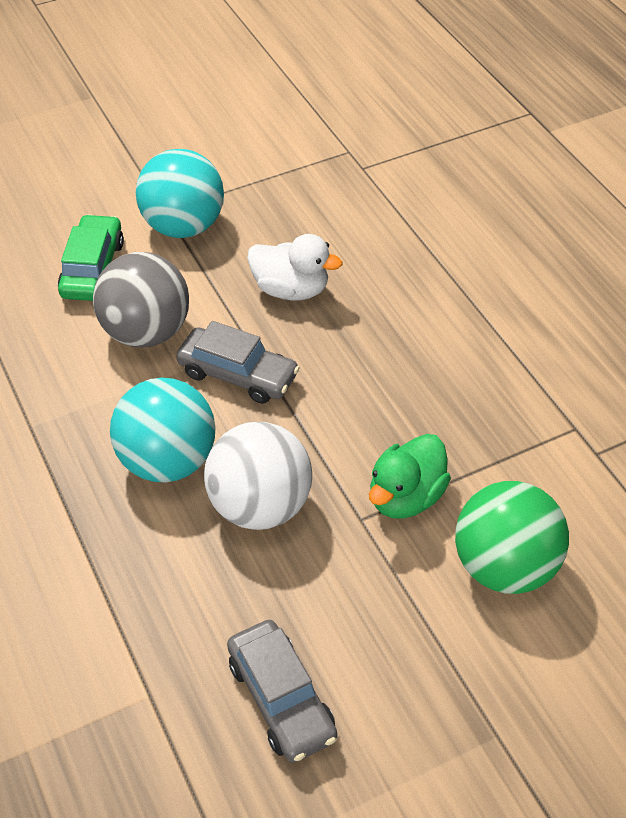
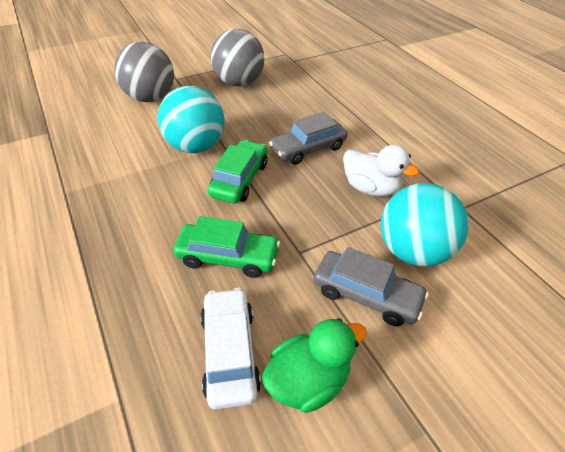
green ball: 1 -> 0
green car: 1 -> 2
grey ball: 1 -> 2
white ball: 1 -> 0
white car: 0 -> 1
::::
PROBLEM DESCRIPTION
For the string "ball", return every line of the data where it appears.

SOLUTION TO THE EXERCISE
green ball: 1 -> 0
grey ball: 1 -> 2
white ball: 1 -> 0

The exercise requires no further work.